::: Exercise inputs :::

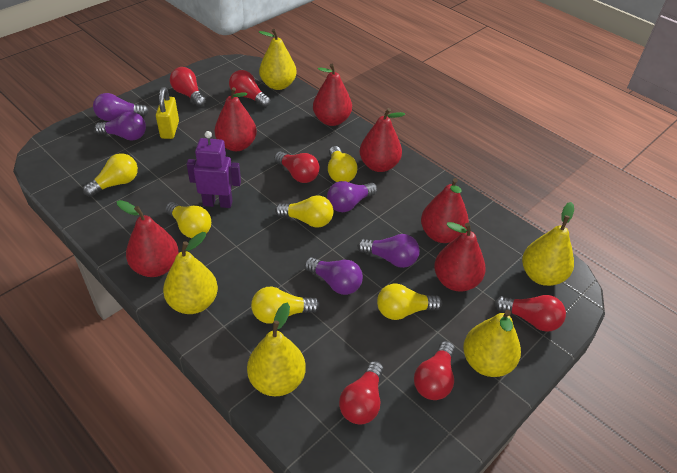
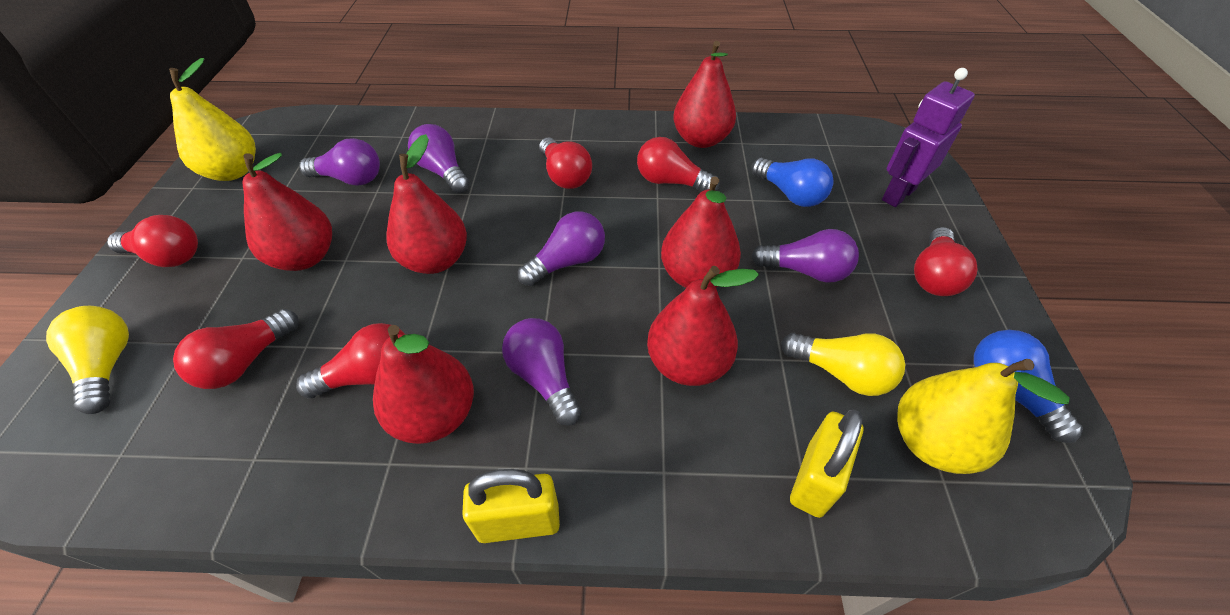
blue light bulb: 0 -> 2
yellow light bulb: 6 -> 2
yellow padlock: 1 -> 2
yellow pear: 5 -> 2

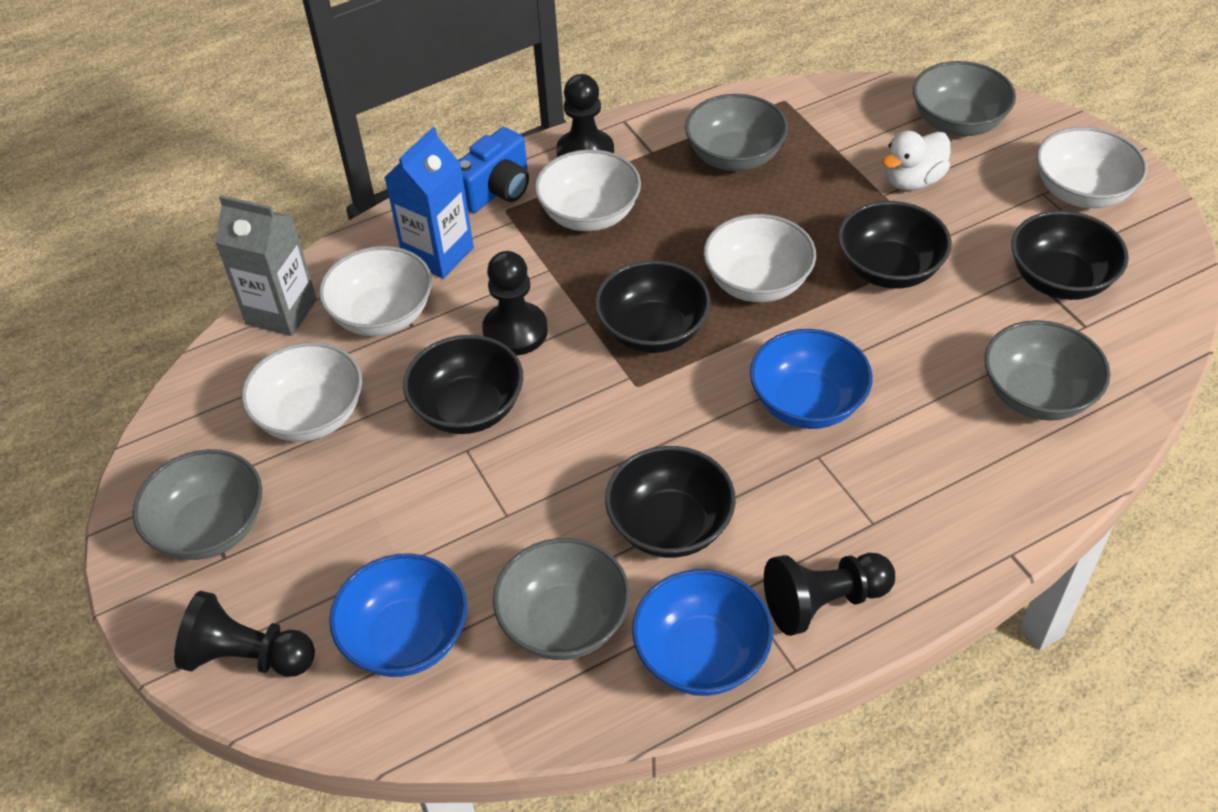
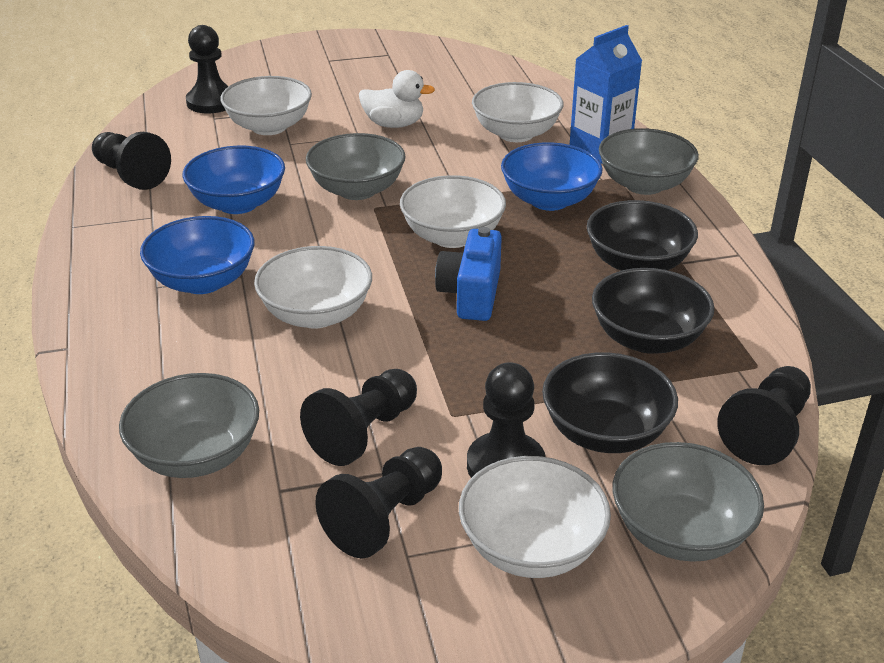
black bowl: 5 -> 3
black pawn: 4 -> 6
grey bowl: 5 -> 4
grey carton: 1 -> 0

:::

◆ **Your instructions**: Every line above that carries the string "light" should be copied.

◆ **Solution to this exercise**:
blue light bulb: 0 -> 2
yellow light bulb: 6 -> 2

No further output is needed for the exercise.